> _TASK OBJECTIVE_: Each line of the material must appear again in the answer, exactly.

> _SUPPLIED RECORDS_:
□ □ □ □
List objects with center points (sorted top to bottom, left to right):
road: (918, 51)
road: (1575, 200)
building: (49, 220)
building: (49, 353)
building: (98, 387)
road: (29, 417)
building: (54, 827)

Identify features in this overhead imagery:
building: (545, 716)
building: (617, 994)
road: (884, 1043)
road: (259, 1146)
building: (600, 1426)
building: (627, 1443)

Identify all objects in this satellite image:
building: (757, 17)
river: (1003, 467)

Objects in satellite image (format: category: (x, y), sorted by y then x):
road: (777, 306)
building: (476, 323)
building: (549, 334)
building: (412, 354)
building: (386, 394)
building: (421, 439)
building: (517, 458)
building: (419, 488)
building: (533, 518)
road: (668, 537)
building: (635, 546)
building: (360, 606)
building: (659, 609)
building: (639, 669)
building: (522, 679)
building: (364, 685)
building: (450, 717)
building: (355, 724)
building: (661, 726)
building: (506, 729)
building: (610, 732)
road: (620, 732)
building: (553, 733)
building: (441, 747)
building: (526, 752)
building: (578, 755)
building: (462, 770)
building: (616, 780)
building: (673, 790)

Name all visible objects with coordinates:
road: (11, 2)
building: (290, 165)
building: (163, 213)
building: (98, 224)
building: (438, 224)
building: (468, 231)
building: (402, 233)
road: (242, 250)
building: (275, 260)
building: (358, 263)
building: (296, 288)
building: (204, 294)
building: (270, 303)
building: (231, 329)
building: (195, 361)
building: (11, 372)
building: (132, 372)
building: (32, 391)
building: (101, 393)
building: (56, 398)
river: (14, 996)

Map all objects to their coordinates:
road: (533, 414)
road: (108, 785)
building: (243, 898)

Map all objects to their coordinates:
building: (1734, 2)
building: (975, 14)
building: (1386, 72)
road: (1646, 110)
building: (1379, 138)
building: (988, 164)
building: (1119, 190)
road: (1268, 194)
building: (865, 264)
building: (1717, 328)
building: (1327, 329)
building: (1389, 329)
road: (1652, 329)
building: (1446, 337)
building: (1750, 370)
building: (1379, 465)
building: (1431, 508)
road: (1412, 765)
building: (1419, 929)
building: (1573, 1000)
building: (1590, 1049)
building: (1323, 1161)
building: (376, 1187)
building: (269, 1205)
□ □ □ □
> _SOLVED PROBLEM_:
List objects with center points (sorted top to bottom, left to right):
road: (918, 51)
road: (1575, 200)
building: (49, 220)
building: (49, 353)
building: (98, 387)
road: (29, 417)
building: (54, 827)

Identify features in this overhead imagery:
building: (545, 716)
building: (617, 994)
road: (884, 1043)
road: (259, 1146)
building: (600, 1426)
building: (627, 1443)

Identify all objects in this satellite image:
building: (757, 17)
river: (1003, 467)

Objects in satellite image (format: category: (x, y), sorted by y then x):
road: (777, 306)
building: (476, 323)
building: (549, 334)
building: (412, 354)
building: (386, 394)
building: (421, 439)
building: (517, 458)
building: (419, 488)
building: (533, 518)
road: (668, 537)
building: (635, 546)
building: (360, 606)
building: (659, 609)
building: (639, 669)
building: (522, 679)
building: (364, 685)
building: (450, 717)
building: (355, 724)
building: (661, 726)
building: (506, 729)
building: (610, 732)
road: (620, 732)
building: (553, 733)
building: (441, 747)
building: (526, 752)
building: (578, 755)
building: (462, 770)
building: (616, 780)
building: (673, 790)

Name all visible objects with coordinates:
road: (11, 2)
building: (290, 165)
building: (163, 213)
building: (98, 224)
building: (438, 224)
building: (468, 231)
building: (402, 233)
road: (242, 250)
building: (275, 260)
building: (358, 263)
building: (296, 288)
building: (204, 294)
building: (270, 303)
building: (231, 329)
building: (195, 361)
building: (11, 372)
building: (132, 372)
building: (32, 391)
building: (101, 393)
building: (56, 398)
river: (14, 996)

Map all objects to their coordinates:
road: (533, 414)
road: (108, 785)
building: (243, 898)

Map all objects to their coordinates:
building: (1734, 2)
building: (975, 14)
building: (1386, 72)
road: (1646, 110)
building: (1379, 138)
building: (988, 164)
building: (1119, 190)
road: (1268, 194)
building: (865, 264)
building: (1717, 328)
building: (1327, 329)
building: (1389, 329)
road: (1652, 329)
building: (1446, 337)
building: (1750, 370)
building: (1379, 465)
building: (1431, 508)
road: (1412, 765)
building: (1419, 929)
building: (1573, 1000)
building: (1590, 1049)
building: (1323, 1161)
building: (376, 1187)
building: (269, 1205)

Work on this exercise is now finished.